▸ **Problem statement**: The entire listing below must be written out word for word.

▸ **Recorded data**:
------------------------------
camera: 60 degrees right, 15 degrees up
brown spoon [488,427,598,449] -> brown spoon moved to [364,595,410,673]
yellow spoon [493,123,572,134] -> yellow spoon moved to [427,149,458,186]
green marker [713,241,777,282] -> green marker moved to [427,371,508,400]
------------------------------
▸ **Reply**:
camera: 60 degrees right, 15 degrees up
brown spoon [488,427,598,449] -> brown spoon moved to [364,595,410,673]
yellow spoon [493,123,572,134] -> yellow spoon moved to [427,149,458,186]
green marker [713,241,777,282] -> green marker moved to [427,371,508,400]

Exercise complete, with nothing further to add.